Work to be completed
Would you set down the whole listing again exactly as it appears?

Records
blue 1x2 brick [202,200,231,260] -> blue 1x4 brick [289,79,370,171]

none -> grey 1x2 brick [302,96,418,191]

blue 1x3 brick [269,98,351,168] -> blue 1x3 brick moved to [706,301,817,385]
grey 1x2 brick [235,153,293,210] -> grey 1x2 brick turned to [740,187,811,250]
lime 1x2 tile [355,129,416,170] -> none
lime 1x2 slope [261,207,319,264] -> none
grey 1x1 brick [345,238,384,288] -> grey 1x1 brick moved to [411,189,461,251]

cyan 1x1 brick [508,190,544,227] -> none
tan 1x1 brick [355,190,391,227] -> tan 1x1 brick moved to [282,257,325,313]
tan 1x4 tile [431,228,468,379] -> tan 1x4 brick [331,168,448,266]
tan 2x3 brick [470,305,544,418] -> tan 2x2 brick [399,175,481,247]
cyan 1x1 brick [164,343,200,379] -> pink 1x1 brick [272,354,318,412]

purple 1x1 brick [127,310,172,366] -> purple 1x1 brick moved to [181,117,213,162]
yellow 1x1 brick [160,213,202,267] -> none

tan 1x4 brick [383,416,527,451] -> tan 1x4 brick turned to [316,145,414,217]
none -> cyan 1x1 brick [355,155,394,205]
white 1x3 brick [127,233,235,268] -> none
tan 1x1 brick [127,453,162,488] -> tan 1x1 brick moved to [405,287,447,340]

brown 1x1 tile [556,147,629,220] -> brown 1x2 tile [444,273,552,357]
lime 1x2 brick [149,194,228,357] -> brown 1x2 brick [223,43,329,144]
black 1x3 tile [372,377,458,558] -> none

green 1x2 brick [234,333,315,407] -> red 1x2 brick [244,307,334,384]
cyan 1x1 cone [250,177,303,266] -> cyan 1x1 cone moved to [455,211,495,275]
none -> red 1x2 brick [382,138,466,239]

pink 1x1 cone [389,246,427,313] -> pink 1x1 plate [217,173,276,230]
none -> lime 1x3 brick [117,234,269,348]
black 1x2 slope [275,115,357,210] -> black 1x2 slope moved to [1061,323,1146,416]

Answer section
blue 1x2 brick [202,200,231,260] -> blue 1x4 brick [289,79,370,171]

none -> grey 1x2 brick [302,96,418,191]

blue 1x3 brick [269,98,351,168] -> blue 1x3 brick moved to [706,301,817,385]
grey 1x2 brick [235,153,293,210] -> grey 1x2 brick turned to [740,187,811,250]
lime 1x2 tile [355,129,416,170] -> none
lime 1x2 slope [261,207,319,264] -> none
grey 1x1 brick [345,238,384,288] -> grey 1x1 brick moved to [411,189,461,251]

cyan 1x1 brick [508,190,544,227] -> none
tan 1x1 brick [355,190,391,227] -> tan 1x1 brick moved to [282,257,325,313]
tan 1x4 tile [431,228,468,379] -> tan 1x4 brick [331,168,448,266]
tan 2x3 brick [470,305,544,418] -> tan 2x2 brick [399,175,481,247]
cyan 1x1 brick [164,343,200,379] -> pink 1x1 brick [272,354,318,412]

purple 1x1 brick [127,310,172,366] -> purple 1x1 brick moved to [181,117,213,162]
yellow 1x1 brick [160,213,202,267] -> none

tan 1x4 brick [383,416,527,451] -> tan 1x4 brick turned to [316,145,414,217]
none -> cyan 1x1 brick [355,155,394,205]
white 1x3 brick [127,233,235,268] -> none
tan 1x1 brick [127,453,162,488] -> tan 1x1 brick moved to [405,287,447,340]

brown 1x1 tile [556,147,629,220] -> brown 1x2 tile [444,273,552,357]
lime 1x2 brick [149,194,228,357] -> brown 1x2 brick [223,43,329,144]
black 1x3 tile [372,377,458,558] -> none

green 1x2 brick [234,333,315,407] -> red 1x2 brick [244,307,334,384]
cyan 1x1 cone [250,177,303,266] -> cyan 1x1 cone moved to [455,211,495,275]
none -> red 1x2 brick [382,138,466,239]

pink 1x1 cone [389,246,427,313] -> pink 1x1 plate [217,173,276,230]
none -> lime 1x3 brick [117,234,269,348]
black 1x2 slope [275,115,357,210] -> black 1x2 slope moved to [1061,323,1146,416]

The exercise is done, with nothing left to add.